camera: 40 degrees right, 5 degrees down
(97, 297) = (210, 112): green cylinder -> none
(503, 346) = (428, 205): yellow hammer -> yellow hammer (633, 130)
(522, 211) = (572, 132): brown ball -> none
***
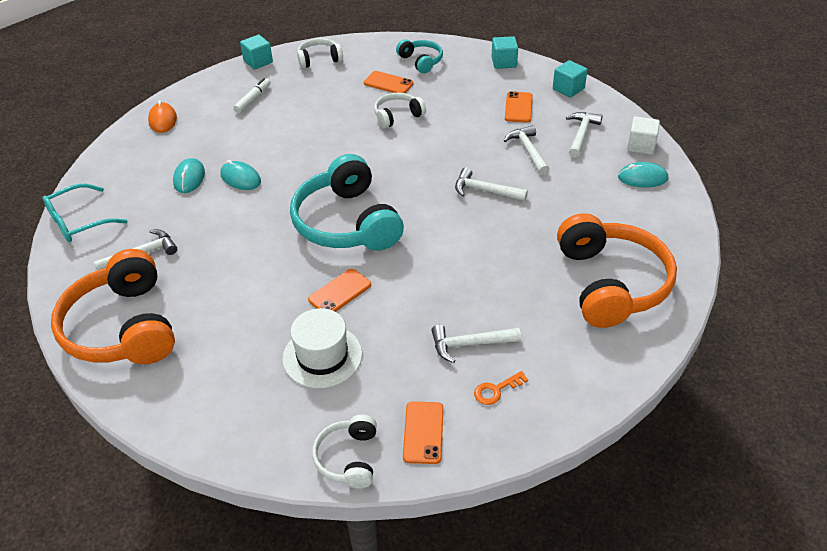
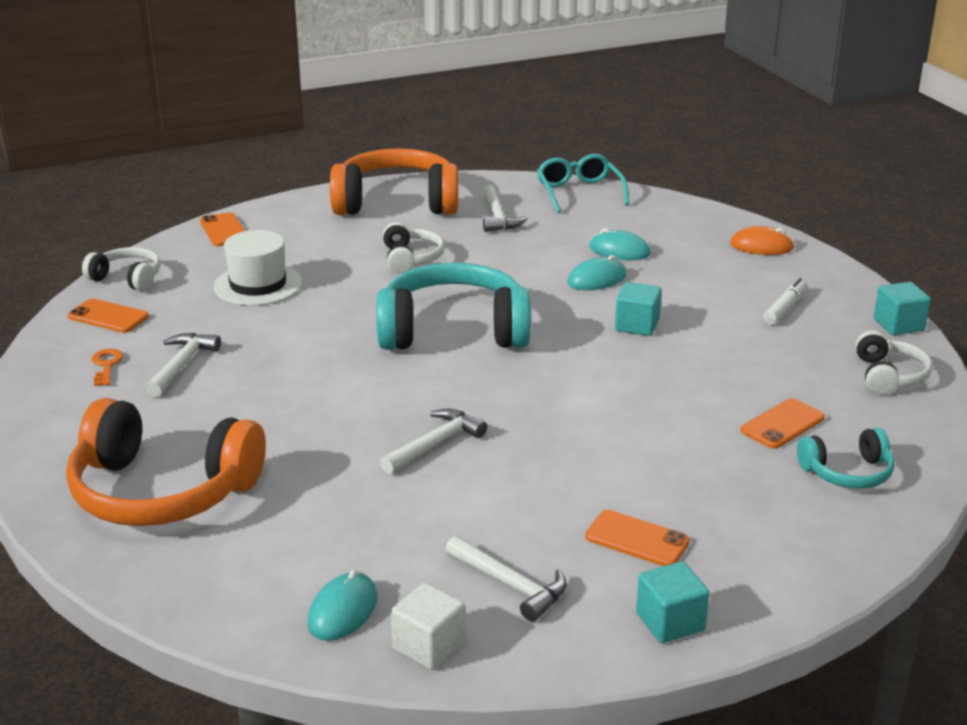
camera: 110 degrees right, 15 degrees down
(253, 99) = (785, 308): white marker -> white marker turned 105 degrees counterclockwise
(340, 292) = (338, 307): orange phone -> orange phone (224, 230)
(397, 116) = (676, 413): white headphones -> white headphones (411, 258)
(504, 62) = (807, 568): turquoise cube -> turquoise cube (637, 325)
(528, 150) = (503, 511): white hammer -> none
***
What needs to be done:
Above are the records; from them, give again exactly the lines from the one containing "camera: 40 degrees right, 5 degrees down" through the one containing "(522, 211) = (572, 132): brown ball -> none", both included.

Problem solution:
camera: 40 degrees right, 5 degrees down
(97, 297) = (210, 112): green cylinder -> none
(503, 346) = (428, 205): yellow hammer -> yellow hammer (633, 130)
(522, 211) = (572, 132): brown ball -> none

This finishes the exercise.